• **Your instructions**
How many lines of the listing below contain the word "purple"? Reply with the number alone.

• **Provided material**

◇ ◇ ◇

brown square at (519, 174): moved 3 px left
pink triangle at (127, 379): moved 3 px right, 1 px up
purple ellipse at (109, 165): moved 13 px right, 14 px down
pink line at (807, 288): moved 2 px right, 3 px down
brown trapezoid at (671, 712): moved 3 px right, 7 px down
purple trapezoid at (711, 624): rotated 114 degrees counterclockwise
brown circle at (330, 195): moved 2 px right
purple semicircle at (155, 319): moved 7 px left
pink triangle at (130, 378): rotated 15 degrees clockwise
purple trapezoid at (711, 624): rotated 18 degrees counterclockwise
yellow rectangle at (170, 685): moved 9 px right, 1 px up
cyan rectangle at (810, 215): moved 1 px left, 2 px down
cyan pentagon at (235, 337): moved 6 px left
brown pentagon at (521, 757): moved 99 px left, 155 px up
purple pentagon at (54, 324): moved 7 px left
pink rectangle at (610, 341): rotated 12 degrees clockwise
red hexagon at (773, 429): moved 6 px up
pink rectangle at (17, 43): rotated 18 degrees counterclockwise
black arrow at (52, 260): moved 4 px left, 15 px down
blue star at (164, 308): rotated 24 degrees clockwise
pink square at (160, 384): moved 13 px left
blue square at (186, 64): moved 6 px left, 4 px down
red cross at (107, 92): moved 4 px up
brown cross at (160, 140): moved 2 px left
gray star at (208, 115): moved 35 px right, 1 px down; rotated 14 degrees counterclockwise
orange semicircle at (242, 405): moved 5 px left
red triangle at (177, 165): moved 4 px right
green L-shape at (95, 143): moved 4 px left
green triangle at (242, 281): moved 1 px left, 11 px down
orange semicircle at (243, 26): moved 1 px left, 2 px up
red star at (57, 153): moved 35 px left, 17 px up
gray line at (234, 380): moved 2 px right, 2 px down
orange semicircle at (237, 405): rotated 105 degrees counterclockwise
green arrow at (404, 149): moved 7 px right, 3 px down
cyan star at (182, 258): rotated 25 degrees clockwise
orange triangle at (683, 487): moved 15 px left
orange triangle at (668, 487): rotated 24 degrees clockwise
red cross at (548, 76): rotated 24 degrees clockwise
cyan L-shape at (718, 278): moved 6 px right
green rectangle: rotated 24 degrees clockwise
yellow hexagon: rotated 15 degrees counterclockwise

◇ ◇ ◇

• **Task answer**
5